AIM OF THE EXERCISE => Every line below that contains the word "RESET" must be copied.

DATA PROVIDED =>

※ ※ ※

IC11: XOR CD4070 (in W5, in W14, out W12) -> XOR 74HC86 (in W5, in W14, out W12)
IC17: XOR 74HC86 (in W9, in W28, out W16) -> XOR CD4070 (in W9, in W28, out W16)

※ ※ ※

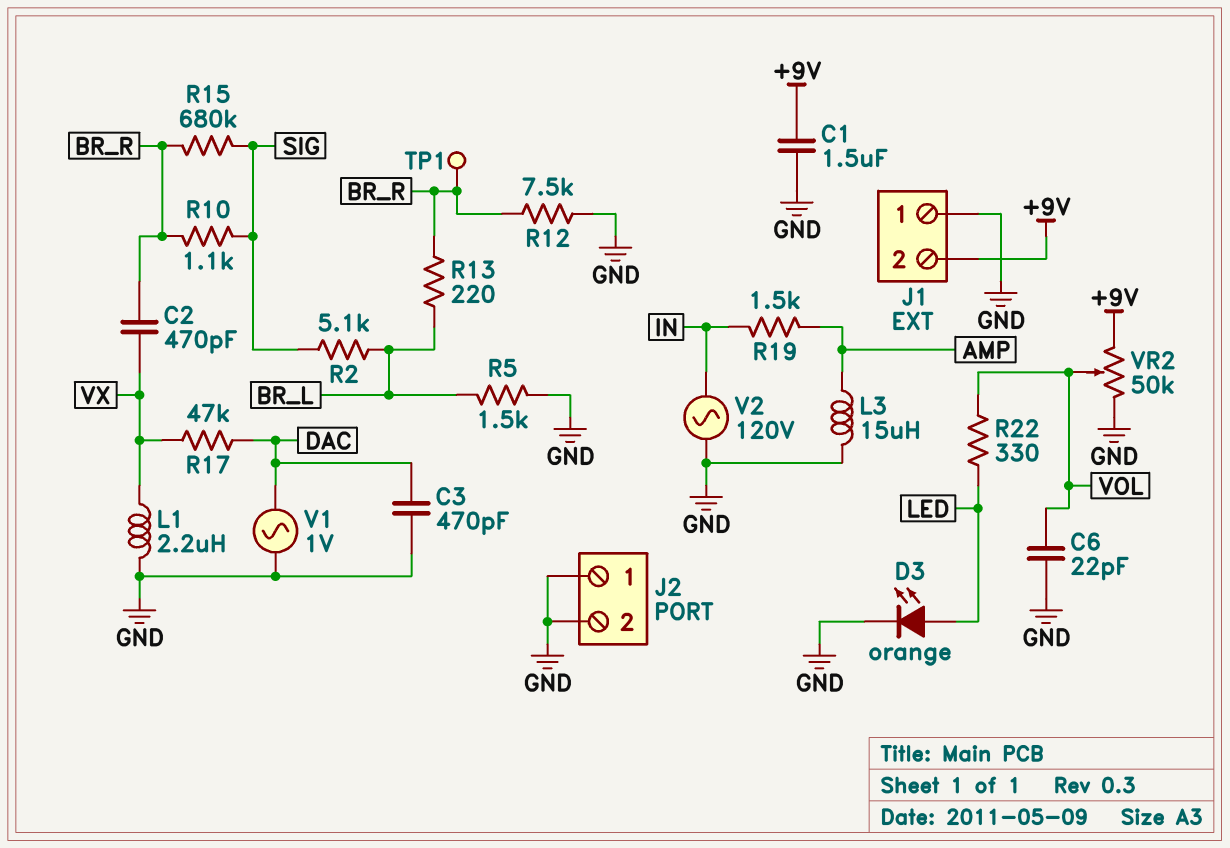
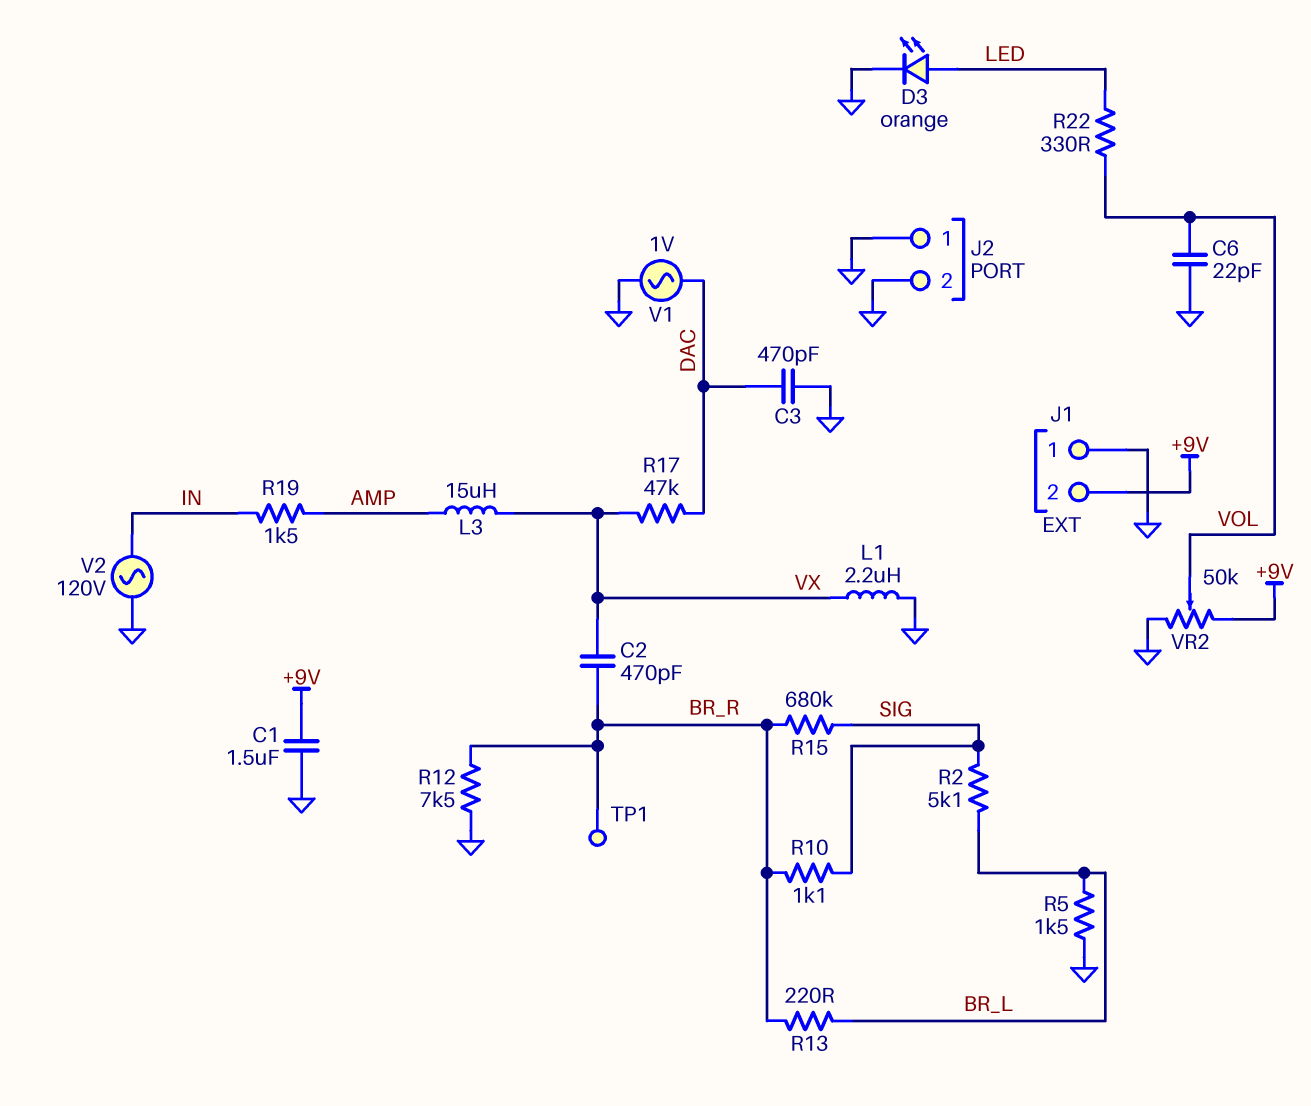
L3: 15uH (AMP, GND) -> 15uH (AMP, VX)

※ ※ ※

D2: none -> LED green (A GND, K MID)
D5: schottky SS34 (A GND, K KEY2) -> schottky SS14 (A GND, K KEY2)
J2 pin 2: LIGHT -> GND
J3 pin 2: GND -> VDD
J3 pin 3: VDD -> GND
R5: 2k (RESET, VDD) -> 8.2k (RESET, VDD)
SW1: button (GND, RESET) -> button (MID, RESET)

※ ※ ※

YOUR SOLUTION =>
R5: 2k (RESET, VDD) -> 8.2k (RESET, VDD)
SW1: button (GND, RESET) -> button (MID, RESET)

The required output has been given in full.